== RECORDS FOR THIS TASK
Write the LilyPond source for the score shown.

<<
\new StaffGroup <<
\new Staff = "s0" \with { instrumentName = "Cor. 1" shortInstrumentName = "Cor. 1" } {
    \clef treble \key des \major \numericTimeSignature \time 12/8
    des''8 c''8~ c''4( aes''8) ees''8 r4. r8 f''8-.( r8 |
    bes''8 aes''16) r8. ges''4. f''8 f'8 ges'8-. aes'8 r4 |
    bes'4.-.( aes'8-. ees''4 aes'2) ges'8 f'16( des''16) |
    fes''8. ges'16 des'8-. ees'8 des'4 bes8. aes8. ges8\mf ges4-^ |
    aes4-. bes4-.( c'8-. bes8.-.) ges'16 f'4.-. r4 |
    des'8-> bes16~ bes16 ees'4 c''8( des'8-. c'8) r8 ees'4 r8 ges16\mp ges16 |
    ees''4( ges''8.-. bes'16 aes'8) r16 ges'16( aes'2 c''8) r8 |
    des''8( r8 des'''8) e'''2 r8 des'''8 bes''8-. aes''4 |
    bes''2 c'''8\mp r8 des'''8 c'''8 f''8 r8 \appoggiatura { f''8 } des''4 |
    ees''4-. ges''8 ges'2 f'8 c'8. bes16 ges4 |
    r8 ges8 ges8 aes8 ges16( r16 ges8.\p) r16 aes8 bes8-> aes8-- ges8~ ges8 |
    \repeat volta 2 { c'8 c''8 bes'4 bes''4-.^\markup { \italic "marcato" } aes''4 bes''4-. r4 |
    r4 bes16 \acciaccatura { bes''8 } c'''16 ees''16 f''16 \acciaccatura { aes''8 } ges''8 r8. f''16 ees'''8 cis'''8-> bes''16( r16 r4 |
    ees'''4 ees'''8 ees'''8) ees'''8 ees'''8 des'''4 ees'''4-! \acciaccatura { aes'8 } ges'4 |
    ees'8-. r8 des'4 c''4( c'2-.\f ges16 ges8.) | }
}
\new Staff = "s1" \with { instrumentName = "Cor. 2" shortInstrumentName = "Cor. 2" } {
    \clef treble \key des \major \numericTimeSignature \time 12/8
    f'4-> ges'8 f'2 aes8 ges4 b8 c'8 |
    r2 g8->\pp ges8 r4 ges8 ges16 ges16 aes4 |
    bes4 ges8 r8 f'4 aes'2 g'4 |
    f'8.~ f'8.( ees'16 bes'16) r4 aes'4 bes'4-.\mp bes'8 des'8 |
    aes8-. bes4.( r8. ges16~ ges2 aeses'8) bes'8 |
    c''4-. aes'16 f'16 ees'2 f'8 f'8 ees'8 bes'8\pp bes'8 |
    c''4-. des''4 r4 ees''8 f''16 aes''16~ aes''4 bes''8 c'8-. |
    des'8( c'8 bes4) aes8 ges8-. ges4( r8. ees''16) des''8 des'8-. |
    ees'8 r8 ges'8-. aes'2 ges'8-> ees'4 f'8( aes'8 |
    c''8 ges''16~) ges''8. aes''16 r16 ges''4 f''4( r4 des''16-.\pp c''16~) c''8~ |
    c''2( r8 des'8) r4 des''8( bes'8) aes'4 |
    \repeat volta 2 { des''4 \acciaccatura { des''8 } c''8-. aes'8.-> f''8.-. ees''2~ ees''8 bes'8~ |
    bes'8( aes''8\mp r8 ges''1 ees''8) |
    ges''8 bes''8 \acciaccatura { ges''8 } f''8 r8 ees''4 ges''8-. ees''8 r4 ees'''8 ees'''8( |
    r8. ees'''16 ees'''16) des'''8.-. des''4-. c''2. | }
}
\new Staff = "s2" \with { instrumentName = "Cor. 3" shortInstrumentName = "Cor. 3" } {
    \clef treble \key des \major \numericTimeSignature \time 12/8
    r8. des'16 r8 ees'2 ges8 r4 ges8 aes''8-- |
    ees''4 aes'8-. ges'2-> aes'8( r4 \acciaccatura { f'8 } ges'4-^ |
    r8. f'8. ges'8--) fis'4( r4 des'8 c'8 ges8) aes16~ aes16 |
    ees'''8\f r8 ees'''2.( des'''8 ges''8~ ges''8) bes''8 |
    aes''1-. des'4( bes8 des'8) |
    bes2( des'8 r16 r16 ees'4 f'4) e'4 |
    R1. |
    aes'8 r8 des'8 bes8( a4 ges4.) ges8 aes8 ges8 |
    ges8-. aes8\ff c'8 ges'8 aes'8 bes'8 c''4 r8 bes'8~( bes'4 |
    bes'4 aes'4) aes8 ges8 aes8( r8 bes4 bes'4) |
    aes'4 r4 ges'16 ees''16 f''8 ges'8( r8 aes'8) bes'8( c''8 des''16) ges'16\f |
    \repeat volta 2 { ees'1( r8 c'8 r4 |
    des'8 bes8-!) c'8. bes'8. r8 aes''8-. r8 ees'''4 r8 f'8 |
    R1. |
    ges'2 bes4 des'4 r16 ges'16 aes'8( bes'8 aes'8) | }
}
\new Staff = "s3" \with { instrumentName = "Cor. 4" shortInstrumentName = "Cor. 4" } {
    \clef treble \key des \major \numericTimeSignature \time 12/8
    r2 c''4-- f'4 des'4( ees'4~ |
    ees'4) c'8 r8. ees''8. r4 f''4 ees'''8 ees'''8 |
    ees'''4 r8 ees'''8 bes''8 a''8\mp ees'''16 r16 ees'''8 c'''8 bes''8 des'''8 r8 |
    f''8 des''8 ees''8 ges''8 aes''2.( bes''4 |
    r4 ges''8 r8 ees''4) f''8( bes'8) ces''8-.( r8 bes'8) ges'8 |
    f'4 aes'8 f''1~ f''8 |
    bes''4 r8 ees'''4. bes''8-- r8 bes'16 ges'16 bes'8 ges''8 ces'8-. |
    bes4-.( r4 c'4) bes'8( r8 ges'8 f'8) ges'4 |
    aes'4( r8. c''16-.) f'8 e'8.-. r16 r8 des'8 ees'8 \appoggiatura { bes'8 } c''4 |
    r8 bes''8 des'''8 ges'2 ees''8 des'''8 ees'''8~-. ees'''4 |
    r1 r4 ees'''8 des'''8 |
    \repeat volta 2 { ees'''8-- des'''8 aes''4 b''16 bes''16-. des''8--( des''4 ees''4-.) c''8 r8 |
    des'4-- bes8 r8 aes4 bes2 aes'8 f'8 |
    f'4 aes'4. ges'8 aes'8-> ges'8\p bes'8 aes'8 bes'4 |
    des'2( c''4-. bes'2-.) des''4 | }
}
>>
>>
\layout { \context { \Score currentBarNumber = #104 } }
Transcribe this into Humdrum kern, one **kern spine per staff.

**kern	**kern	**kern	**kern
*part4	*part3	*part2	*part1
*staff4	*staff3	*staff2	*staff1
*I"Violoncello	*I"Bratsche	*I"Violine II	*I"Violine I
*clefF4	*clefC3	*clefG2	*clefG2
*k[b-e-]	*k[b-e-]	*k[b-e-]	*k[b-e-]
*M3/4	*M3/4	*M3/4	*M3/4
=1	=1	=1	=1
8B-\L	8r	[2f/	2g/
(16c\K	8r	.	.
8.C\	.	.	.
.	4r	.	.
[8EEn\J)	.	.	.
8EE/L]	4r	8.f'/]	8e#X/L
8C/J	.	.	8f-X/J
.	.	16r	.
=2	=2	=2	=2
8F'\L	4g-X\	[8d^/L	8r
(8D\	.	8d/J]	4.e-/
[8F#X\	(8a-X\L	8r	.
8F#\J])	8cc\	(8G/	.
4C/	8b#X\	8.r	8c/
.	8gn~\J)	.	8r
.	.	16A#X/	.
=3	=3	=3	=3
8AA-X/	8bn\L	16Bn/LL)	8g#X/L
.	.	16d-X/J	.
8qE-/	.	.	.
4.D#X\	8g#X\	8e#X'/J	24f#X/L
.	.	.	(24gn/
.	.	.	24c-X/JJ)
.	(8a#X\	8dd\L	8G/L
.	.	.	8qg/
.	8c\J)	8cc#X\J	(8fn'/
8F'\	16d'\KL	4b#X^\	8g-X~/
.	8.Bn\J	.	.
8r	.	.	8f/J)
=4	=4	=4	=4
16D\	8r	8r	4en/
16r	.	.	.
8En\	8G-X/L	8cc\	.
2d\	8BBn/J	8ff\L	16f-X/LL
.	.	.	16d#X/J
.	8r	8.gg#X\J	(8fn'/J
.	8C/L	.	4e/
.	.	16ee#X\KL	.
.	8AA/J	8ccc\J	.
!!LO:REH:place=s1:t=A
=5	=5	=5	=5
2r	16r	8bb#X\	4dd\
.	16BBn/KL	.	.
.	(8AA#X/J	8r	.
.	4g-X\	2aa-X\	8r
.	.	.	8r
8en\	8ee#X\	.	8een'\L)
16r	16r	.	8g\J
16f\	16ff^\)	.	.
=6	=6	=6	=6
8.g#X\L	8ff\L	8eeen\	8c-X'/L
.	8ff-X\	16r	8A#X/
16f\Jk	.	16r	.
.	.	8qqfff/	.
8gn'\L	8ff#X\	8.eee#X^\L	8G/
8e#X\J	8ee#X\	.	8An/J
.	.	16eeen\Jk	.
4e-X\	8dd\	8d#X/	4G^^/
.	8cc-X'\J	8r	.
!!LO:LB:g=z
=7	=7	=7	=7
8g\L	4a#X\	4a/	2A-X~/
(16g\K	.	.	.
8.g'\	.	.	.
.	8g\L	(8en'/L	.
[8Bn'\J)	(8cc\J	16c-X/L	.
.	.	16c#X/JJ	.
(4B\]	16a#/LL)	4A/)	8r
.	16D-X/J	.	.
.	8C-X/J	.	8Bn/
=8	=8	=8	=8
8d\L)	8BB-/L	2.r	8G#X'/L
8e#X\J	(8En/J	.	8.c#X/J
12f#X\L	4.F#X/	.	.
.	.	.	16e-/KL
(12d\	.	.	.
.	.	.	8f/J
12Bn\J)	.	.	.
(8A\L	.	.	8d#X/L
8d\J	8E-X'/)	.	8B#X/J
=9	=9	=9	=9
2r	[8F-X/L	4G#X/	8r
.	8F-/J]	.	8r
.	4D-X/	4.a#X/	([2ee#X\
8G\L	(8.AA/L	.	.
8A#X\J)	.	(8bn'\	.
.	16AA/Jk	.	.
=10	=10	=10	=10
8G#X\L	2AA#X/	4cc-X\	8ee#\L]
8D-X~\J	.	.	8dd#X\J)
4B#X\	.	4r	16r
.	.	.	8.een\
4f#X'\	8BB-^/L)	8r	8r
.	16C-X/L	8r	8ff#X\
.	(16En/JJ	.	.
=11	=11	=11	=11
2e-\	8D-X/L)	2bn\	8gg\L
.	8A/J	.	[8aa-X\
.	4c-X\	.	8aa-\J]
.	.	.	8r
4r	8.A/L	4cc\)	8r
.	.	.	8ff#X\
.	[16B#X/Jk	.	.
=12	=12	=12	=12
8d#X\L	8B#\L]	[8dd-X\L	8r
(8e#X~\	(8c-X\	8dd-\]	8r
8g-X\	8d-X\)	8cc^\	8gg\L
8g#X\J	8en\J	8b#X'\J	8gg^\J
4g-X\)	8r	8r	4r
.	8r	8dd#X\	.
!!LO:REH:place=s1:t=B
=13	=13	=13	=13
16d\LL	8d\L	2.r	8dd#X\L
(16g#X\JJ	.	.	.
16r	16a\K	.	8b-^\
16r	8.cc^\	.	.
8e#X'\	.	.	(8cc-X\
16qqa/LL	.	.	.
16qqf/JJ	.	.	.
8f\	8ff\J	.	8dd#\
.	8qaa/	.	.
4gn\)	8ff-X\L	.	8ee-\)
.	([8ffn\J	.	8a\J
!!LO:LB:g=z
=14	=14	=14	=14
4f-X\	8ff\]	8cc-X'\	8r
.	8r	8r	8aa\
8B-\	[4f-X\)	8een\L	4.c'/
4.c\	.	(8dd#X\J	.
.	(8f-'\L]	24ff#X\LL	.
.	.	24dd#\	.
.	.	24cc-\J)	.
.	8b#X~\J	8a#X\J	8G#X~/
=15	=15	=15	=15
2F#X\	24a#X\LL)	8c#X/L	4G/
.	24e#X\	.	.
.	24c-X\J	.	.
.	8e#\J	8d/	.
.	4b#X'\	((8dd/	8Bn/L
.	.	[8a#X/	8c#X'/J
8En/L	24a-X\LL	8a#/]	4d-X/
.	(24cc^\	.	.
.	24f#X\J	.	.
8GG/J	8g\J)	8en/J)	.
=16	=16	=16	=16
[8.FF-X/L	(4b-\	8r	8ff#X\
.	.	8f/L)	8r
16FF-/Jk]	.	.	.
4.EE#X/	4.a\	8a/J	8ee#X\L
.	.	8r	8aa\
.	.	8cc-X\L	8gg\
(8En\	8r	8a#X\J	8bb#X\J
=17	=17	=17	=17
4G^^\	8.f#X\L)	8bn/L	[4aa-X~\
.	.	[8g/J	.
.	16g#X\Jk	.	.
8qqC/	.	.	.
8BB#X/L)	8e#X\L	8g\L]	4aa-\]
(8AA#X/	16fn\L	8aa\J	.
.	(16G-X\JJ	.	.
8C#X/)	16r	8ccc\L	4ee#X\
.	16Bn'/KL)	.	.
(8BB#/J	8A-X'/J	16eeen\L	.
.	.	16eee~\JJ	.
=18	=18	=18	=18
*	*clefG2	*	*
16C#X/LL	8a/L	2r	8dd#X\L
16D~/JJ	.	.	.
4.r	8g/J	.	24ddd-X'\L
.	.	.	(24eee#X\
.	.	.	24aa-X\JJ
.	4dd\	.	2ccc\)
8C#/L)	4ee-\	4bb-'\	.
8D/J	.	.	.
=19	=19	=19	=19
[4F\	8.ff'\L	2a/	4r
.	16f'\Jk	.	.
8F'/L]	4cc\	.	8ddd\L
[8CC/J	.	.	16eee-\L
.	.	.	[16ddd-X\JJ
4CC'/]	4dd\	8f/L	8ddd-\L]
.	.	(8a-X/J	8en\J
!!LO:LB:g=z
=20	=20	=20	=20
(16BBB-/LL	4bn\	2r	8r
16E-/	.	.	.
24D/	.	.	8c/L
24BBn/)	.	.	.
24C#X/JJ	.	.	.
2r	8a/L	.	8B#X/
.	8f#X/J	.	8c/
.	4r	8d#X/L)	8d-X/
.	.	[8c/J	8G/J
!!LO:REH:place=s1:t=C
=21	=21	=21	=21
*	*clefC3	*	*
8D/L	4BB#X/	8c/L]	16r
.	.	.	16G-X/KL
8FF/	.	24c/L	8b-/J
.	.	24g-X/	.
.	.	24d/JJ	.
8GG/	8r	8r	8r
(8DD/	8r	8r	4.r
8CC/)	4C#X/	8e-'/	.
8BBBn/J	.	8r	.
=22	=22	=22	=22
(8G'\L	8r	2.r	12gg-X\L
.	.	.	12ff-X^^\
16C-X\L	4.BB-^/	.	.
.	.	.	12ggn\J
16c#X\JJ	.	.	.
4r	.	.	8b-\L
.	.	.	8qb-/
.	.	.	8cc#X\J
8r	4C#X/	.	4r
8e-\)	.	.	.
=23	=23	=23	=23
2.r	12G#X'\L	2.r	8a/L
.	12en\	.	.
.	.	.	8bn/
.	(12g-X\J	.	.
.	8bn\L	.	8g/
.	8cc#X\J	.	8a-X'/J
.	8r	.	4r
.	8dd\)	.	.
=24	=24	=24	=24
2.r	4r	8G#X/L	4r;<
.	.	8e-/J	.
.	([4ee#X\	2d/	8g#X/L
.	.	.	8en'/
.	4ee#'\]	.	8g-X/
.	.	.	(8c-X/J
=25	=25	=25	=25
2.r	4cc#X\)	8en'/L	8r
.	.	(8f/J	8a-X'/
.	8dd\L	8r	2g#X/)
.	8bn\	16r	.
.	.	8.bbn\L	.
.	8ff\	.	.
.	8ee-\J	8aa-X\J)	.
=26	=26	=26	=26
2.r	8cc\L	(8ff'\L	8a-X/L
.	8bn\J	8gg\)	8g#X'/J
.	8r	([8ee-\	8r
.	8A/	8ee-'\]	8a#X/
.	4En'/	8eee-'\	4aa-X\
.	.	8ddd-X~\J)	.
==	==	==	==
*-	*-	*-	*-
====
TASK TO CARRY OUT: Report every line of the entries that contains the string "instrumentName", matching case exactly.

EXERCISE ANSWER:
\new Staff = "s0" \with { instrumentName = "Cor. 1" shortInstrumentName = "Cor. 1" } {
\new Staff = "s1" \with { instrumentName = "Cor. 2" shortInstrumentName = "Cor. 2" } {
\new Staff = "s2" \with { instrumentName = "Cor. 3" shortInstrumentName = "Cor. 3" } {
\new Staff = "s3" \with { instrumentName = "Cor. 4" shortInstrumentName = "Cor. 4" } {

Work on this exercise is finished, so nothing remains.